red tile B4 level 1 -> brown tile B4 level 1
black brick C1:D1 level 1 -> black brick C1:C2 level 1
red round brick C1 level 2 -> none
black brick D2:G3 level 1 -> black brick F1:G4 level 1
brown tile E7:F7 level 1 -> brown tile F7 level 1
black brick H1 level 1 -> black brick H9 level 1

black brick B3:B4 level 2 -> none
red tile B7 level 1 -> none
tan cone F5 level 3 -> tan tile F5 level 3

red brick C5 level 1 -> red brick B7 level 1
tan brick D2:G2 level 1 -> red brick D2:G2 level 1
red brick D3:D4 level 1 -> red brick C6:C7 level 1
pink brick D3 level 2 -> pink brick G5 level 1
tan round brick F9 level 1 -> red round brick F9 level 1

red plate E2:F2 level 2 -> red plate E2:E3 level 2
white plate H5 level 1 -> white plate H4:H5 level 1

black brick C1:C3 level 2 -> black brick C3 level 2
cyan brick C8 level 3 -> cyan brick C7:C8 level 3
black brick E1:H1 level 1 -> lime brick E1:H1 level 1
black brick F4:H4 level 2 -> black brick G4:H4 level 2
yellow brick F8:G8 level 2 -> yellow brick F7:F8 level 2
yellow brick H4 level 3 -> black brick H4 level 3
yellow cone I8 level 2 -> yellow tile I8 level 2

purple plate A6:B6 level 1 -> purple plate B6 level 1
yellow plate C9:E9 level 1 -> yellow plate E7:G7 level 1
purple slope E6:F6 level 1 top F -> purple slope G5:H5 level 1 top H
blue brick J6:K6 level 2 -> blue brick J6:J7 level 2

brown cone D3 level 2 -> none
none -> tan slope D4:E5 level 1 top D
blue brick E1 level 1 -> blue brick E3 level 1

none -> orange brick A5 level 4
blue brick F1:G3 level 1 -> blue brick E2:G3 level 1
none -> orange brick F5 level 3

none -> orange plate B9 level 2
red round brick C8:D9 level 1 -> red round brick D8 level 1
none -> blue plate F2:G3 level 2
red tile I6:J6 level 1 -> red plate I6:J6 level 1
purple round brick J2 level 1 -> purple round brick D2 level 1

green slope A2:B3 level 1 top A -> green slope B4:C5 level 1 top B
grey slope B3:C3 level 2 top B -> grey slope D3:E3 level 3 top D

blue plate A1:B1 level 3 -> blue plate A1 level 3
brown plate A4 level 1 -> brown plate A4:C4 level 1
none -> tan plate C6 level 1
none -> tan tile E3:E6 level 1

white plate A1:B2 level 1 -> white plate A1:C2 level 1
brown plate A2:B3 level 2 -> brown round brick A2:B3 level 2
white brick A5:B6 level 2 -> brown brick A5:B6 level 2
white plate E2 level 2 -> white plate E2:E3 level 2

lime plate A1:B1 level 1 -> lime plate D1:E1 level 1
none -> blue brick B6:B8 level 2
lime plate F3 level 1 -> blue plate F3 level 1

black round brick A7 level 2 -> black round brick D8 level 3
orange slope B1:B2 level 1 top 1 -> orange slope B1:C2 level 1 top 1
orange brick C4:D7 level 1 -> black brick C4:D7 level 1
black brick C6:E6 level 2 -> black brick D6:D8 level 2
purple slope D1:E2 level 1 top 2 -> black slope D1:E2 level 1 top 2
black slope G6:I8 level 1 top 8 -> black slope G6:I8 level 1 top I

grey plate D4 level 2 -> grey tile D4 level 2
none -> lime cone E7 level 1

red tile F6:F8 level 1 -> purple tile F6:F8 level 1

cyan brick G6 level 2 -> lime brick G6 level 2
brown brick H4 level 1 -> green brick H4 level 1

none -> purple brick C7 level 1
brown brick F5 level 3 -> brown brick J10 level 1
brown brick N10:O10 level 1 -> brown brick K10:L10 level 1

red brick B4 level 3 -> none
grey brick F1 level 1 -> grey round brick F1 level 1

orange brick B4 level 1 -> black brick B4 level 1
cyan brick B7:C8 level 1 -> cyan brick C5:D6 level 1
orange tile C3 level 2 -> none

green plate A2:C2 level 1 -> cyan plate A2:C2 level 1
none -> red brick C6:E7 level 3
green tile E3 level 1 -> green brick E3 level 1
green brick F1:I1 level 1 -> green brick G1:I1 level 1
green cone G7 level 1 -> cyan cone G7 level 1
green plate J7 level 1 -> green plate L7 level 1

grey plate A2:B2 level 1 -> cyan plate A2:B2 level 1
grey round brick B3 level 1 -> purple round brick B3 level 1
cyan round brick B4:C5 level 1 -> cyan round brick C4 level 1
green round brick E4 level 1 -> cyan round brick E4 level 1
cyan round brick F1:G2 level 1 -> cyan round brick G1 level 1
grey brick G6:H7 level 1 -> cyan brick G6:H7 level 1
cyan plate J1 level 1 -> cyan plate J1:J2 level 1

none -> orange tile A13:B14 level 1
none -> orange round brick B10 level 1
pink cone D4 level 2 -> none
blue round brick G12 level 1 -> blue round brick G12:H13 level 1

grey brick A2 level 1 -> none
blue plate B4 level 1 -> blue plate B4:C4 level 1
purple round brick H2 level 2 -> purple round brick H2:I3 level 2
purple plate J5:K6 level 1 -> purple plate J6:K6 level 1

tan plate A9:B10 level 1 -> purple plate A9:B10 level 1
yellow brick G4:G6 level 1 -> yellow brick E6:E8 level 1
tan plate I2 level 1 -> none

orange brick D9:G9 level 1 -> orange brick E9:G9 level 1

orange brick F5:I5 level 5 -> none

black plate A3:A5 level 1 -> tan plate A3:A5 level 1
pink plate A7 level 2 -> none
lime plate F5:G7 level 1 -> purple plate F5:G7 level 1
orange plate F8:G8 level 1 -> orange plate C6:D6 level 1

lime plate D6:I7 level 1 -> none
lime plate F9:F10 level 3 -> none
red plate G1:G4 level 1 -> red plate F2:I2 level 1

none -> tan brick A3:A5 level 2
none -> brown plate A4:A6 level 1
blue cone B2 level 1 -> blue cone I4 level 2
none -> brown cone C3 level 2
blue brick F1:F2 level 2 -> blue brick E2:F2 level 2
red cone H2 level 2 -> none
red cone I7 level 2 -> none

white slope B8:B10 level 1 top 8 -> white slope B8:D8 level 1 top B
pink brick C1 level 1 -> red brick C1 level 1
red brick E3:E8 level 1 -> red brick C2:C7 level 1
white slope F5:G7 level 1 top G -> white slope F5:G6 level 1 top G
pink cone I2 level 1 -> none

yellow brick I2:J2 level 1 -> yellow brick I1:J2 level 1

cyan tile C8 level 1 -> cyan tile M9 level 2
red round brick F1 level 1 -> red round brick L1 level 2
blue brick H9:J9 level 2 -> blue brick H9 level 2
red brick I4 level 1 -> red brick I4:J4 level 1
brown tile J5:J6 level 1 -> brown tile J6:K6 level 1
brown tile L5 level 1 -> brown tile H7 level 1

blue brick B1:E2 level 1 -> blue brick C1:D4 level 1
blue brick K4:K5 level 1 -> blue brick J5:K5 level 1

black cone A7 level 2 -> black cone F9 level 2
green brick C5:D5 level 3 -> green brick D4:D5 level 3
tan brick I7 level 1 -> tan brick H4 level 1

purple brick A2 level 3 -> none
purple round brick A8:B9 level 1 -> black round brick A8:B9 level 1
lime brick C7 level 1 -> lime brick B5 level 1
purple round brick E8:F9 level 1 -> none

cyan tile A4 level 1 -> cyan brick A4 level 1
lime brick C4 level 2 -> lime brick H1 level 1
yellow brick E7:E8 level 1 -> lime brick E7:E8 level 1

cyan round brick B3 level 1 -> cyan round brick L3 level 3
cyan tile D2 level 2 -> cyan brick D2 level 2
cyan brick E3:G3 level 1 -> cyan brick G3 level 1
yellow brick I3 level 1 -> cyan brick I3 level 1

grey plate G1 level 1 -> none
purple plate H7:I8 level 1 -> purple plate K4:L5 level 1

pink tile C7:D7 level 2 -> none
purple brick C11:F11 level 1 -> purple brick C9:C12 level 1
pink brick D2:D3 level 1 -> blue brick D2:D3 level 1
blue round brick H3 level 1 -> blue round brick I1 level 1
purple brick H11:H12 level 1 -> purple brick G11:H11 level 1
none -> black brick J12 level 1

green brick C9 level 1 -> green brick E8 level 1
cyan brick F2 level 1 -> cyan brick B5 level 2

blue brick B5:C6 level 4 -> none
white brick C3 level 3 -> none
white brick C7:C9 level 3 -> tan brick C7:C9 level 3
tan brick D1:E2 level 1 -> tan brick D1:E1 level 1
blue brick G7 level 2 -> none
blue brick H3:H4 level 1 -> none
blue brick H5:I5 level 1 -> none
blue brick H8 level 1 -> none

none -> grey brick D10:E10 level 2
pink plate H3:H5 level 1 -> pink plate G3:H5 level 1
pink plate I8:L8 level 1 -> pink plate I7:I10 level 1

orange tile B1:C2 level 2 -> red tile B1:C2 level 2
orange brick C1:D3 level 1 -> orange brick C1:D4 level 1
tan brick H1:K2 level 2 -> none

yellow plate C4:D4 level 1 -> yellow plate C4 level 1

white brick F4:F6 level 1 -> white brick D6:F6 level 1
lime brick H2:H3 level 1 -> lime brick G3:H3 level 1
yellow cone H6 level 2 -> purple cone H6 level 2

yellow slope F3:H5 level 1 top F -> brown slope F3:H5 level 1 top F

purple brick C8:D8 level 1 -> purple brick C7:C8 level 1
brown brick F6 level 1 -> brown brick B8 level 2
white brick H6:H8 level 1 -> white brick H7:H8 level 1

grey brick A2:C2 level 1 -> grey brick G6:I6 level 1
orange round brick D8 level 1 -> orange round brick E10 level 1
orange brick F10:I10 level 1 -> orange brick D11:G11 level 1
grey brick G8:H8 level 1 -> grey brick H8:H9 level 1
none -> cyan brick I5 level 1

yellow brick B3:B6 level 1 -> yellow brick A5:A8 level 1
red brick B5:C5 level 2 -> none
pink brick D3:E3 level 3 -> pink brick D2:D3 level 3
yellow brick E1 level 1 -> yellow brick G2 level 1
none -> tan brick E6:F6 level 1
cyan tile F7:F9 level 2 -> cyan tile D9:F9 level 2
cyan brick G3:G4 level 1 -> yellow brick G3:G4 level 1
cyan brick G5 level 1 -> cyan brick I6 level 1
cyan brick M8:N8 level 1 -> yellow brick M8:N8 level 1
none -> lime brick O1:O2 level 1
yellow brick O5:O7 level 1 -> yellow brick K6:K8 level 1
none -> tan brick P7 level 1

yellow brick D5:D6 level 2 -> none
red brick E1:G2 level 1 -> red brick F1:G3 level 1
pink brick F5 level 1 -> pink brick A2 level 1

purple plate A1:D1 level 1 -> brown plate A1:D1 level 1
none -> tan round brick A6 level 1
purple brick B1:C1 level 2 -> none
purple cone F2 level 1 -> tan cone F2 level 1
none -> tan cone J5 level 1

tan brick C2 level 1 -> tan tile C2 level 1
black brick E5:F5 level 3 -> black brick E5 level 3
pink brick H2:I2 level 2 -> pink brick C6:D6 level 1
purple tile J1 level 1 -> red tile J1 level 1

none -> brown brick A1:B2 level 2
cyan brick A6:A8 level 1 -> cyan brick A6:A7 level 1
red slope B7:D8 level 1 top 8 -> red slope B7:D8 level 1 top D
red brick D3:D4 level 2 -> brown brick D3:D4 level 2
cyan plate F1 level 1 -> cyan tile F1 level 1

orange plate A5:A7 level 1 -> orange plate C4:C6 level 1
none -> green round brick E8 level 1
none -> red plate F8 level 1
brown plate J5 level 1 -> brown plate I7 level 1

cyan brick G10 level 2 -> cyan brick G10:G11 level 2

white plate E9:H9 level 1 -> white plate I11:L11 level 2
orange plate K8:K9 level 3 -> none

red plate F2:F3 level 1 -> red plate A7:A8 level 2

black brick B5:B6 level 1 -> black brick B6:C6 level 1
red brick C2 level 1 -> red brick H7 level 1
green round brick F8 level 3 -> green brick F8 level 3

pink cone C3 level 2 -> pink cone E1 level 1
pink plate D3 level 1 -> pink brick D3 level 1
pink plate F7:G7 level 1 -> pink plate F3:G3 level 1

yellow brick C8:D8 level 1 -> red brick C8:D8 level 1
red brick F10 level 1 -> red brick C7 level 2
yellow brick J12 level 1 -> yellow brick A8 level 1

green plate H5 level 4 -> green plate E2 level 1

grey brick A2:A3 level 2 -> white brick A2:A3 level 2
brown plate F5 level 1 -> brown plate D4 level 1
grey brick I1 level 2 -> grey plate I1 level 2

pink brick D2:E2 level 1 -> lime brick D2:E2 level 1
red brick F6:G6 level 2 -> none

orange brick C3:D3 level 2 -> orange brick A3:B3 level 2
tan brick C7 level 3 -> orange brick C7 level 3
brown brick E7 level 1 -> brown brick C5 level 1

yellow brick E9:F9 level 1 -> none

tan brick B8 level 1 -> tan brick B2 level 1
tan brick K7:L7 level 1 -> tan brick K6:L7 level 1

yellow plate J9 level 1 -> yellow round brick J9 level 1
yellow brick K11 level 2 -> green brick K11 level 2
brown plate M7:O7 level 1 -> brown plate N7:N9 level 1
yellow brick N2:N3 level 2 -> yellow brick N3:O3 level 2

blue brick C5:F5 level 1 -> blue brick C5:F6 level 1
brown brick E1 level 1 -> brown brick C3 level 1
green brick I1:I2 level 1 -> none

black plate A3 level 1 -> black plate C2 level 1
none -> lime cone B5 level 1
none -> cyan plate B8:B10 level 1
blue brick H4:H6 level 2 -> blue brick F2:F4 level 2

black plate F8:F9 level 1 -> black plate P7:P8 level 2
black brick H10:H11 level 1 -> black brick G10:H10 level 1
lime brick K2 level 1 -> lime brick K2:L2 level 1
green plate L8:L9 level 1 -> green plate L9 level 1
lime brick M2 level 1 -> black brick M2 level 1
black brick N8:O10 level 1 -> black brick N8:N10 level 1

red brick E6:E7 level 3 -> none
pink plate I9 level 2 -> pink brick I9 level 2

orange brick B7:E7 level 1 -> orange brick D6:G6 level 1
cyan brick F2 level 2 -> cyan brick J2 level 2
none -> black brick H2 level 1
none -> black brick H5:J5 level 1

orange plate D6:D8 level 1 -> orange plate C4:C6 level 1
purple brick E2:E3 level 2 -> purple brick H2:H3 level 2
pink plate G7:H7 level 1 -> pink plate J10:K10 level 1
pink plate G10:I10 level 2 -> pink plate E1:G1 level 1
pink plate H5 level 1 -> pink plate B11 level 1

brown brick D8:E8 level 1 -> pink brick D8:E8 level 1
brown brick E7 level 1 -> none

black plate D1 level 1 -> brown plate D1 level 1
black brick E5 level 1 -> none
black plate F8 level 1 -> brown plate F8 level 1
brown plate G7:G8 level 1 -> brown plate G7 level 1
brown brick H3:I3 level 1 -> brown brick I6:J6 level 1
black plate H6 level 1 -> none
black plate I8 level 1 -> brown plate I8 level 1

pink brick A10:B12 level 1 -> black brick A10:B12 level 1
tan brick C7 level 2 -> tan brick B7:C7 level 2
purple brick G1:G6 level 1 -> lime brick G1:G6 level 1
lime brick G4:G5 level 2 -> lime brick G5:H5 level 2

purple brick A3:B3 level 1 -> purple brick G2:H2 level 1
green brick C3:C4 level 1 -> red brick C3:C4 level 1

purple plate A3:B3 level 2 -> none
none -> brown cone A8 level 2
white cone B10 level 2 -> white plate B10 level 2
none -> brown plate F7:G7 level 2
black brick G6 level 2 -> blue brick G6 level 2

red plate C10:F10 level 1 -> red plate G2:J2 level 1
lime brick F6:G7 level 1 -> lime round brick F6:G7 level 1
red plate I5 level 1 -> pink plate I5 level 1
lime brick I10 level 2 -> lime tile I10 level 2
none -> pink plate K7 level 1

* * * * * * * * *

WORK TO BE COMPLETED:
For this task, write out exactly the lines of the entries above, starting at the line with "black brick C1:D1" and ending at the line with "cyan brick C8", both included, and no others.

EXERCISE RESPONSE:
black brick C1:D1 level 1 -> black brick C1:C2 level 1
red round brick C1 level 2 -> none
black brick D2:G3 level 1 -> black brick F1:G4 level 1
brown tile E7:F7 level 1 -> brown tile F7 level 1
black brick H1 level 1 -> black brick H9 level 1

black brick B3:B4 level 2 -> none
red tile B7 level 1 -> none
tan cone F5 level 3 -> tan tile F5 level 3

red brick C5 level 1 -> red brick B7 level 1
tan brick D2:G2 level 1 -> red brick D2:G2 level 1
red brick D3:D4 level 1 -> red brick C6:C7 level 1
pink brick D3 level 2 -> pink brick G5 level 1
tan round brick F9 level 1 -> red round brick F9 level 1

red plate E2:F2 level 2 -> red plate E2:E3 level 2
white plate H5 level 1 -> white plate H4:H5 level 1

black brick C1:C3 level 2 -> black brick C3 level 2
cyan brick C8 level 3 -> cyan brick C7:C8 level 3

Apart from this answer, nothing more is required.